Exercise inputs:
=== Begin Enclosure ===

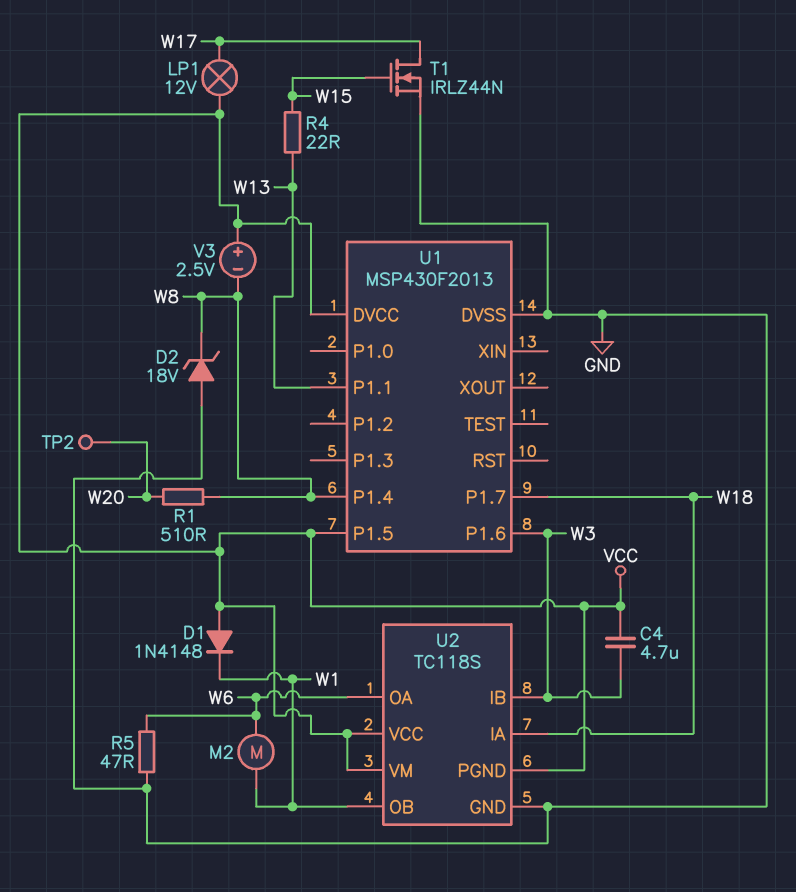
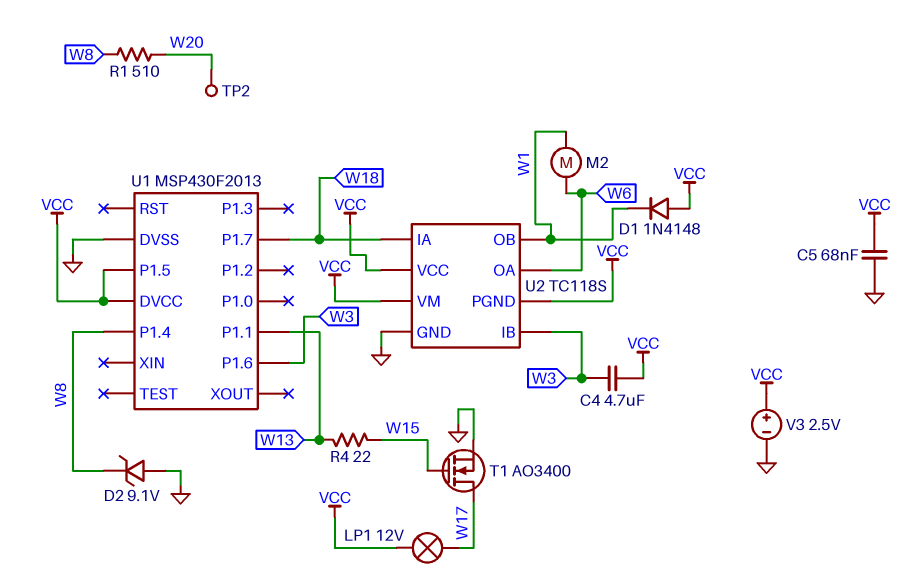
C5: none -> 68nF (GND, VCC)
D2: zener 18V (A GND, K W8) -> zener 9.1V (A GND, K W8)
R5: 47 (GND, W6) -> none
T1: NMOS IRLZ44N (G W15, D W17, S GND) -> NMOS AO3400 (G W15, D W17, S GND)
V3: 2.5V (plus VCC, minus W8) -> 2.5V (plus VCC, minus GND)

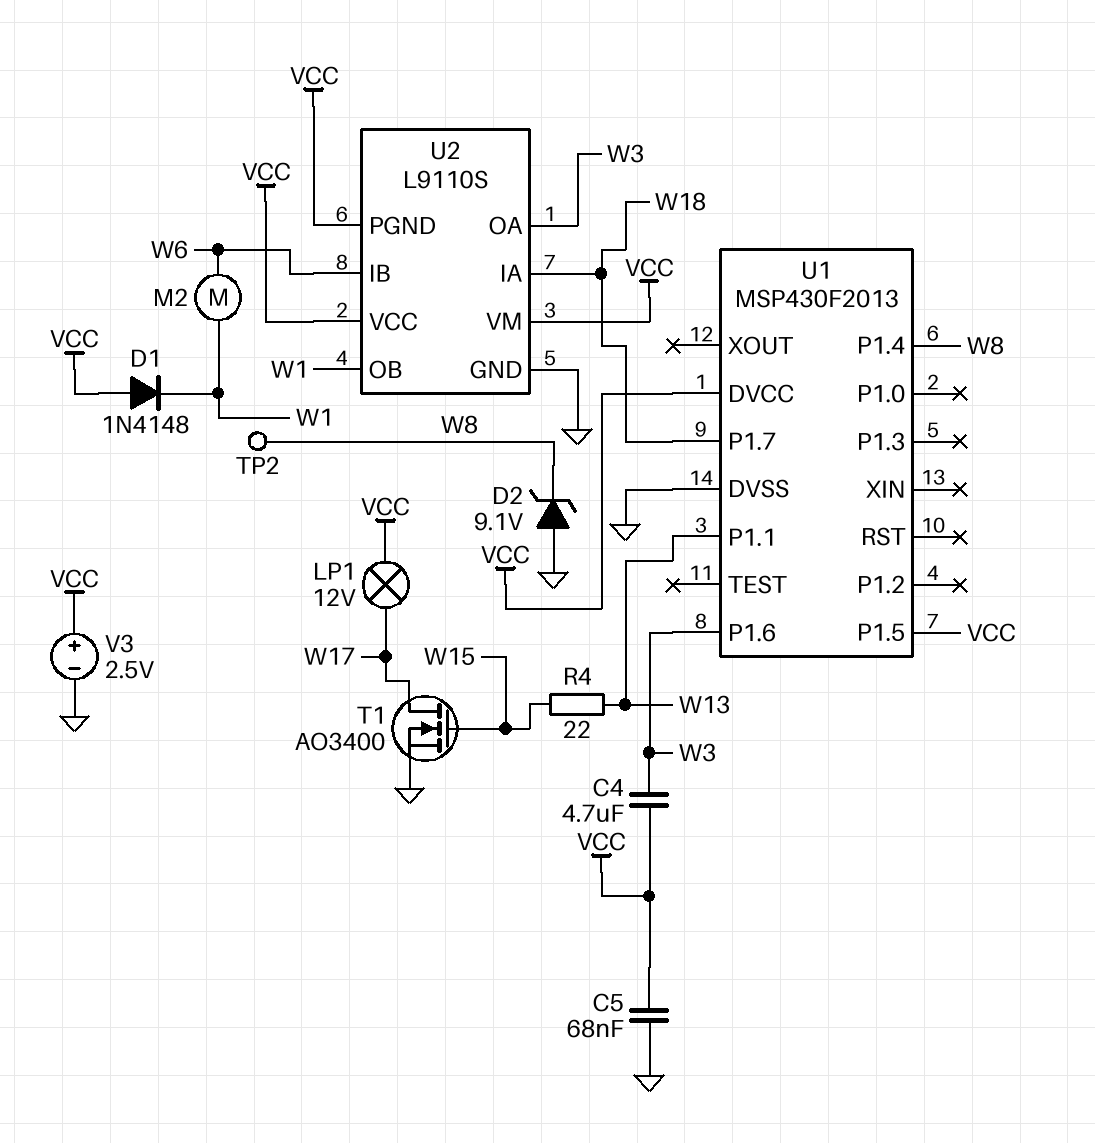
R1: 510 (W8, W20) -> none
TP2: test point (W20) -> test point (W8)
U2: TC118S -> L9110S
U2 pin IB: W3 -> W6
U2 pin OA: W6 -> W3

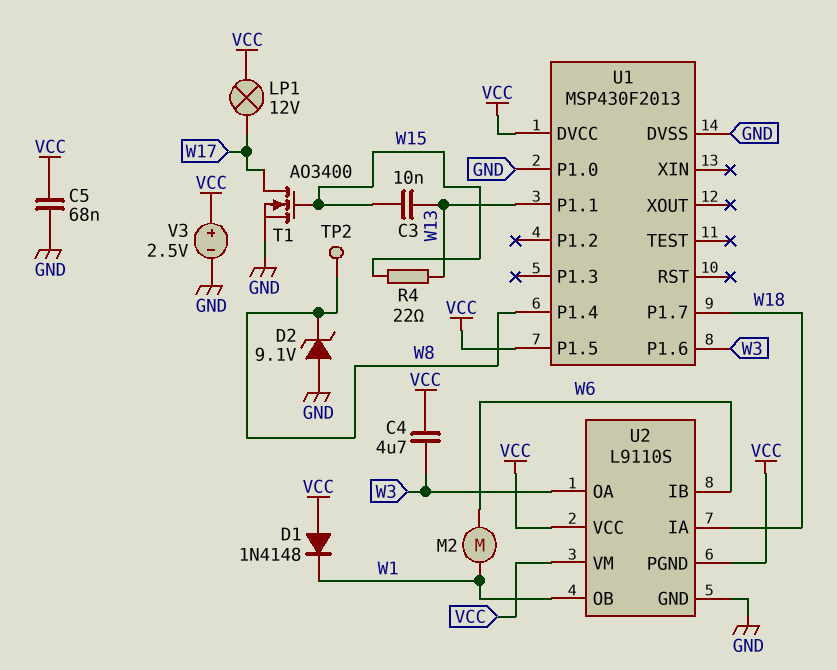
C3: none -> 10nF (W13, W15)
U1 pin P1.0: none -> GND

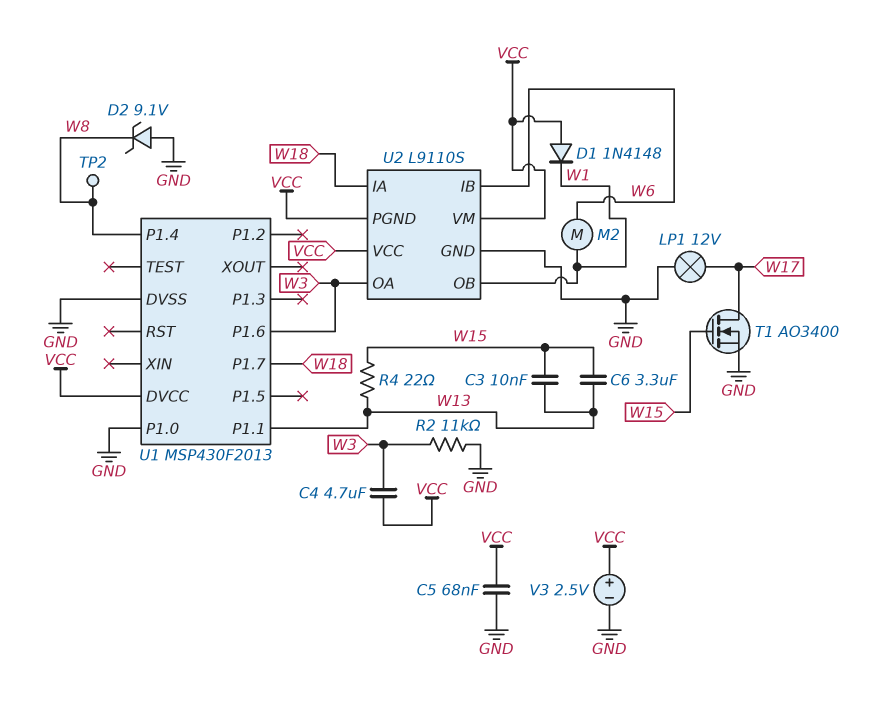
C6: none -> 3.3uF (W13, W15)
LP1: lamp 12V (VCC, W17) -> lamp 12V (GND, W17)
R2: none -> 11k (GND, W3)
U1 pin P1.5: VCC -> none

=== End Enclosure ===

Directions for this task: Line by line, write out the material above exactly, with no images.

Task response:
C5: none -> 68nF (GND, VCC)
D2: zener 18V (A GND, K W8) -> zener 9.1V (A GND, K W8)
R5: 47 (GND, W6) -> none
T1: NMOS IRLZ44N (G W15, D W17, S GND) -> NMOS AO3400 (G W15, D W17, S GND)
V3: 2.5V (plus VCC, minus W8) -> 2.5V (plus VCC, minus GND)

R1: 510 (W8, W20) -> none
TP2: test point (W20) -> test point (W8)
U2: TC118S -> L9110S
U2 pin IB: W3 -> W6
U2 pin OA: W6 -> W3

C3: none -> 10nF (W13, W15)
U1 pin P1.0: none -> GND

C6: none -> 3.3uF (W13, W15)
LP1: lamp 12V (VCC, W17) -> lamp 12V (GND, W17)
R2: none -> 11k (GND, W3)
U1 pin P1.5: VCC -> none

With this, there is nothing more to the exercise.